Exercise material below:

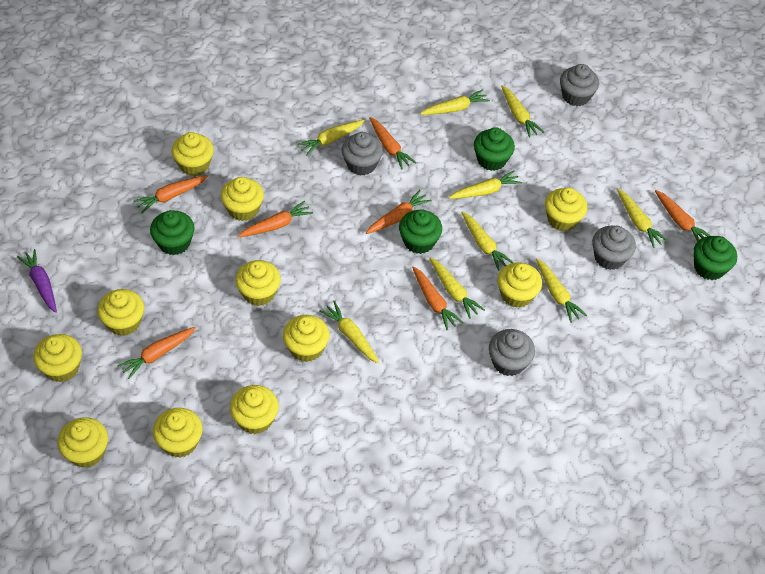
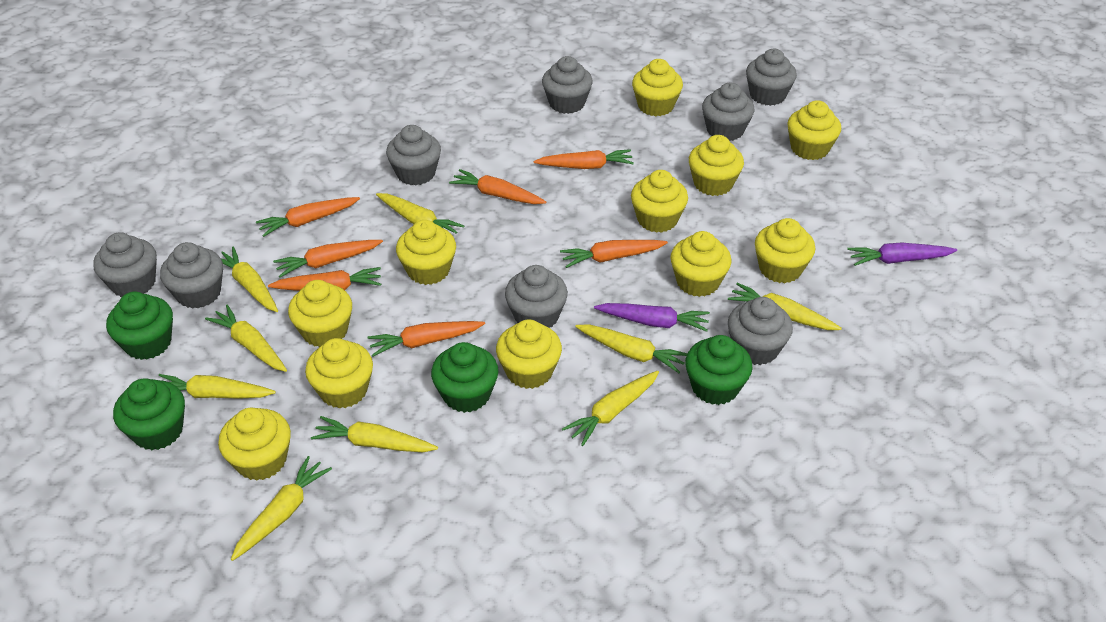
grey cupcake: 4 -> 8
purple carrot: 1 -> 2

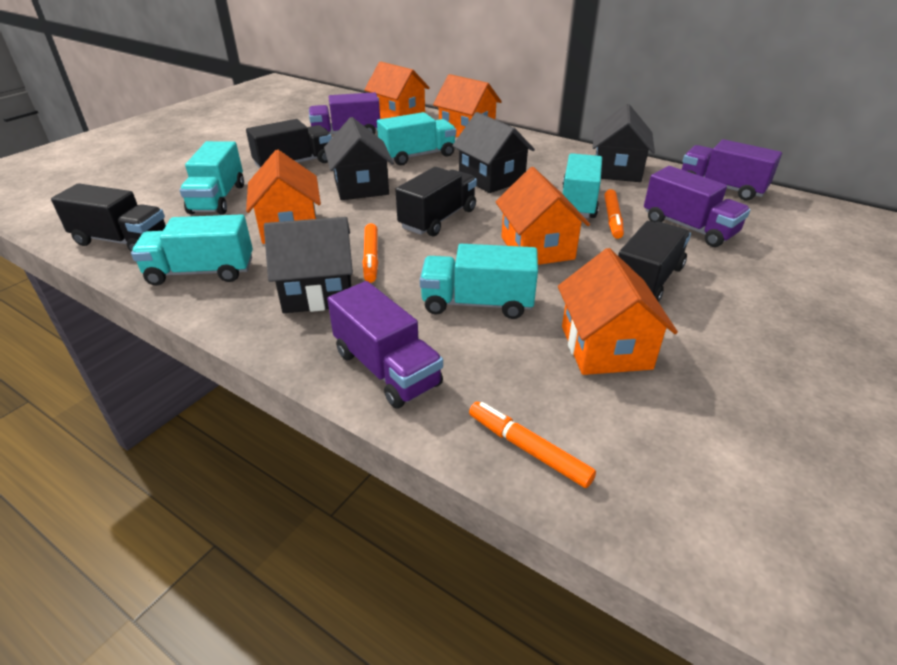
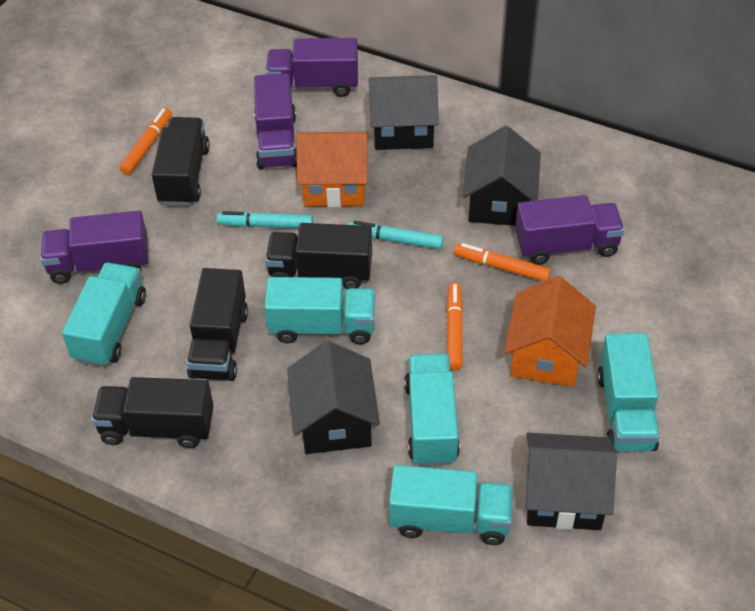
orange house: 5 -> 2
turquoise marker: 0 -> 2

End of Exercise material.
Exercise material below:

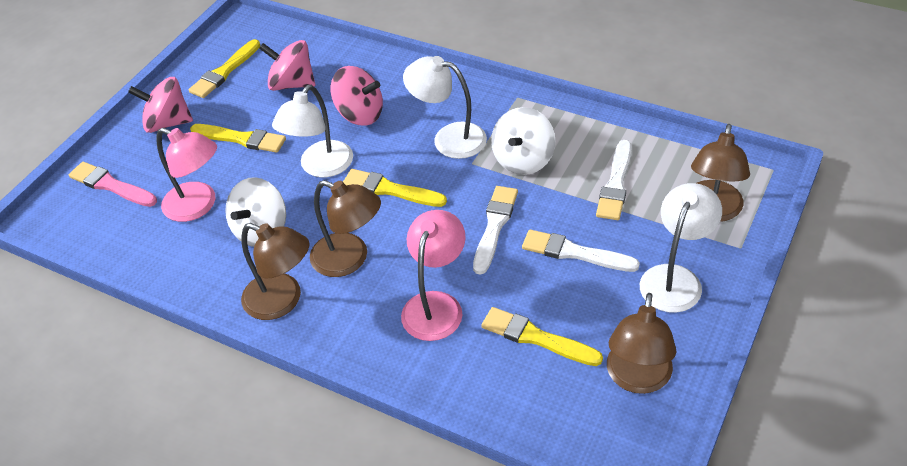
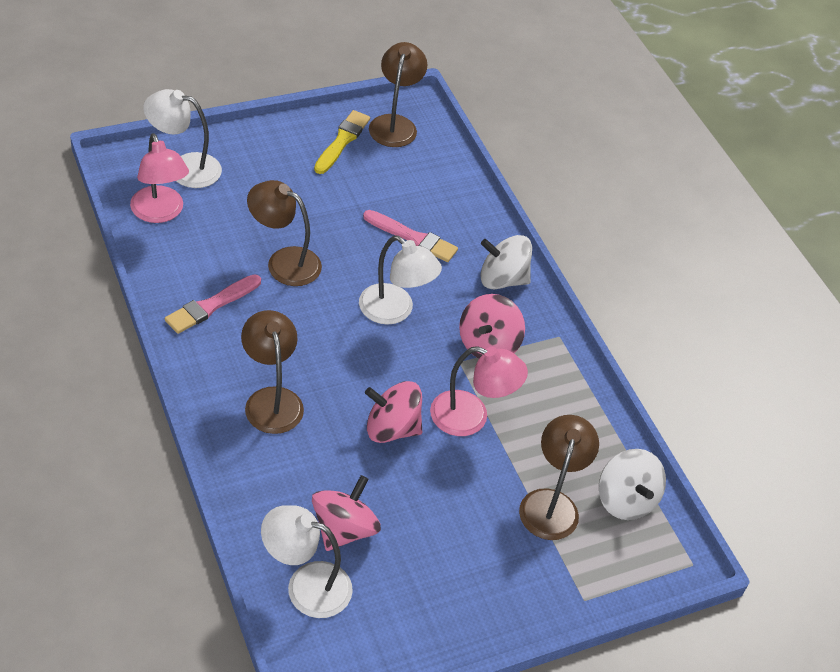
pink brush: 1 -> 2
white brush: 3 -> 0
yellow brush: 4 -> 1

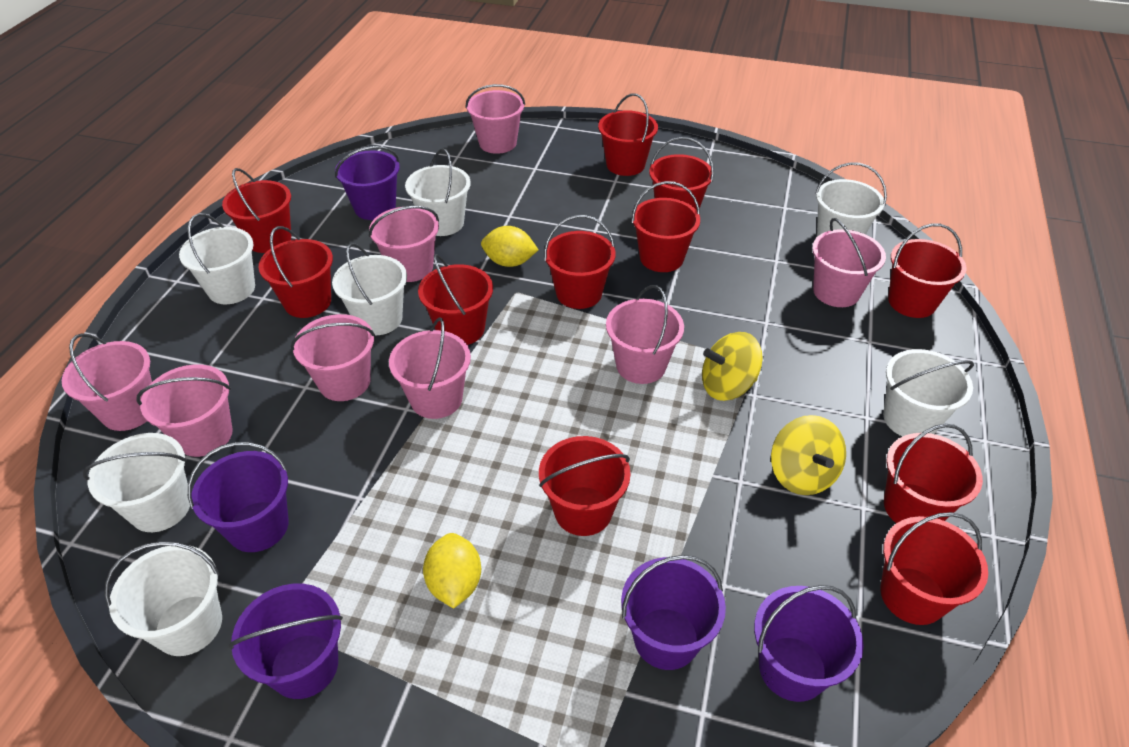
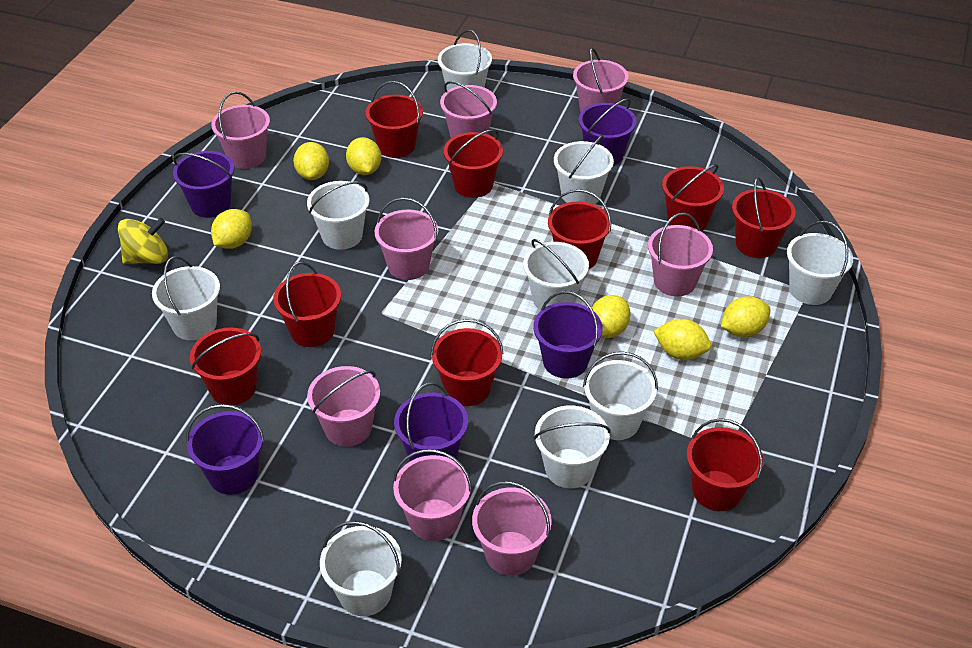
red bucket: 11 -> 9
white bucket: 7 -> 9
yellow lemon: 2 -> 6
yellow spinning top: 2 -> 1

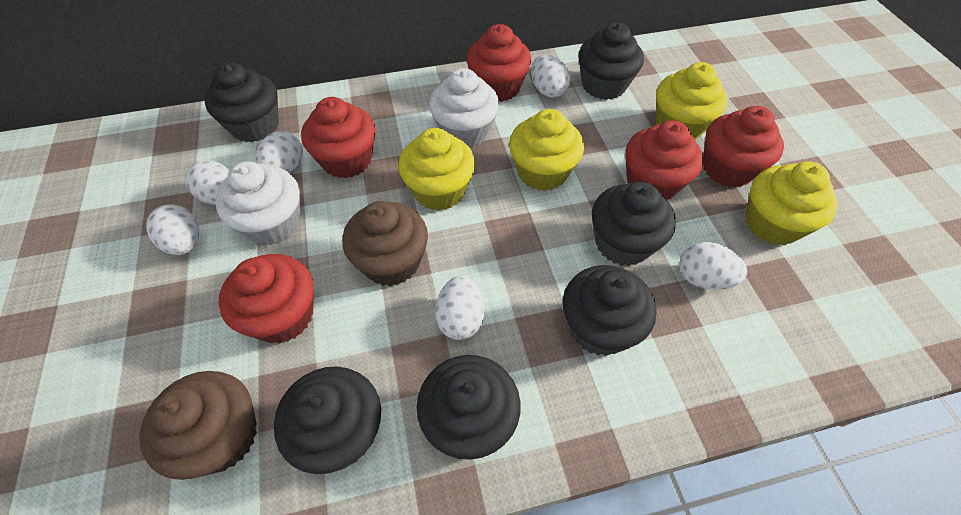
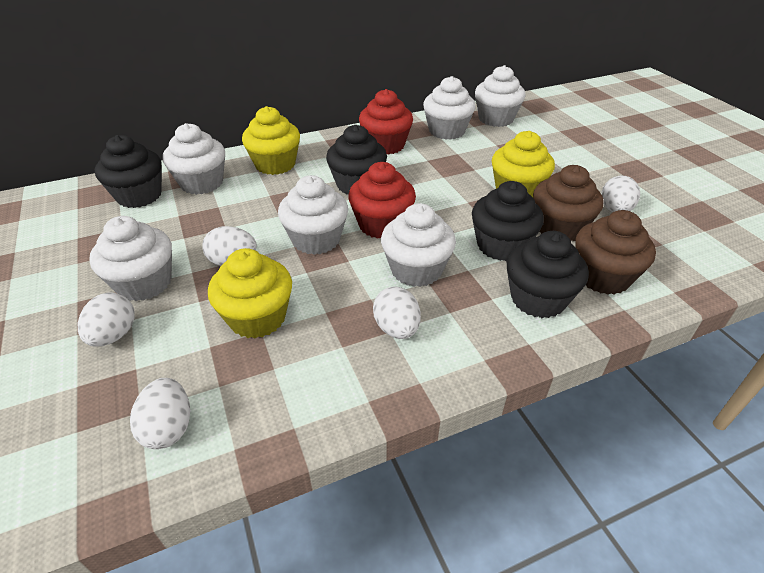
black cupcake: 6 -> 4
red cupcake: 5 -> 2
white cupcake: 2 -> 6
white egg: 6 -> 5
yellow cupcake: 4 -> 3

End of Exercise material.

→ **About this exercise**: Above are the records; please give again, exactly and in full, only the lines that run from the line with "yellow brush: 4 -> 1" through the line with "yellow cupcake: 4 -> 3", with no pictures.

→ **Result**:
yellow brush: 4 -> 1

red bucket: 11 -> 9
white bucket: 7 -> 9
yellow lemon: 2 -> 6
yellow spinning top: 2 -> 1

black cupcake: 6 -> 4
red cupcake: 5 -> 2
white cupcake: 2 -> 6
white egg: 6 -> 5
yellow cupcake: 4 -> 3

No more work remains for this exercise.